Source data →
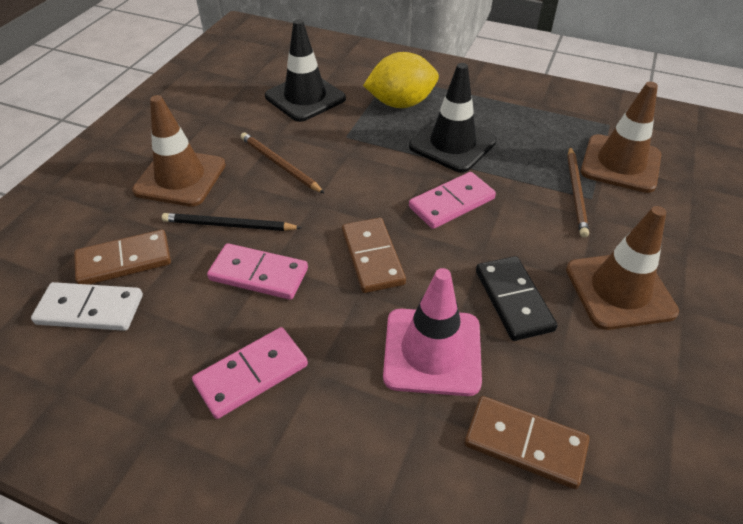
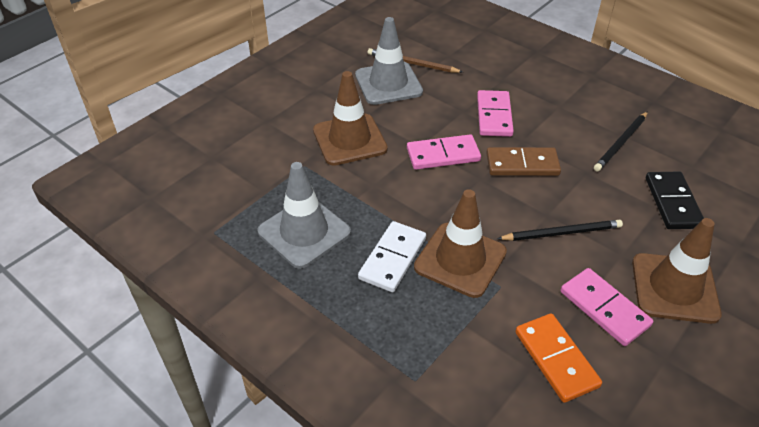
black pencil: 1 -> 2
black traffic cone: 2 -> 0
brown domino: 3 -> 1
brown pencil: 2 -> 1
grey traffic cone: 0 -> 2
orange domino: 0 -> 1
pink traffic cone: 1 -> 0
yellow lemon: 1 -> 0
==
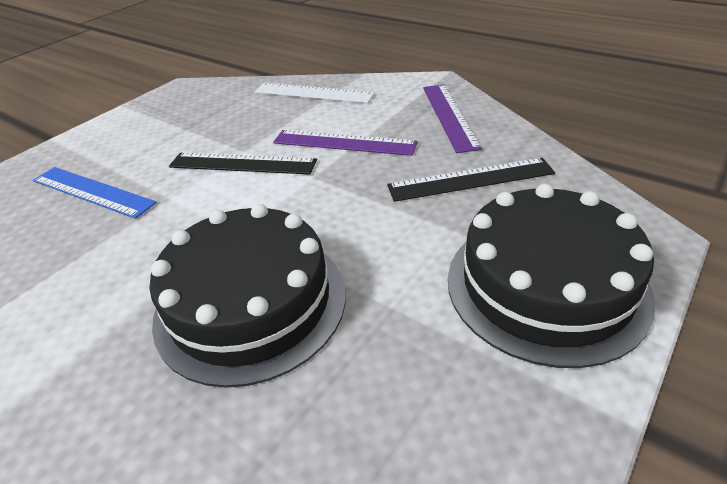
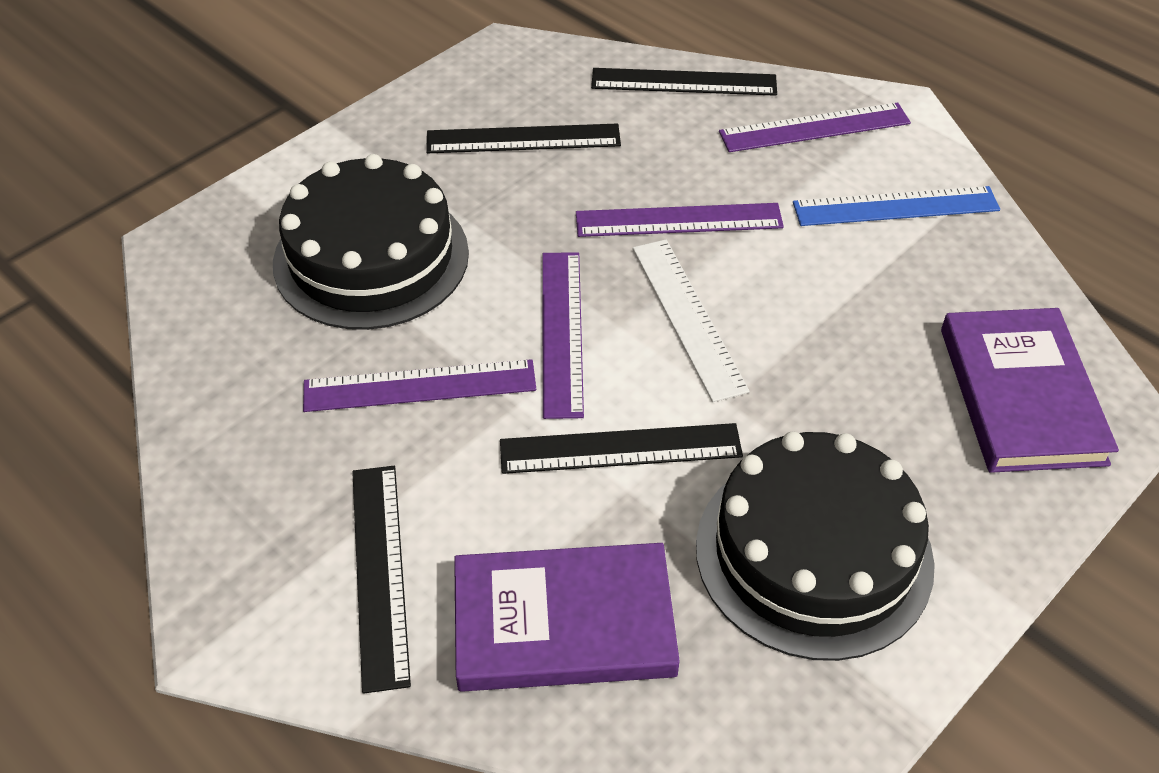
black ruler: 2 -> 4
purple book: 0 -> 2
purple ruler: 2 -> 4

Your goal →
Select the lines in this material that hold the word "cone", leaving none out.

Response area →
black traffic cone: 2 -> 0
grey traffic cone: 0 -> 2
pink traffic cone: 1 -> 0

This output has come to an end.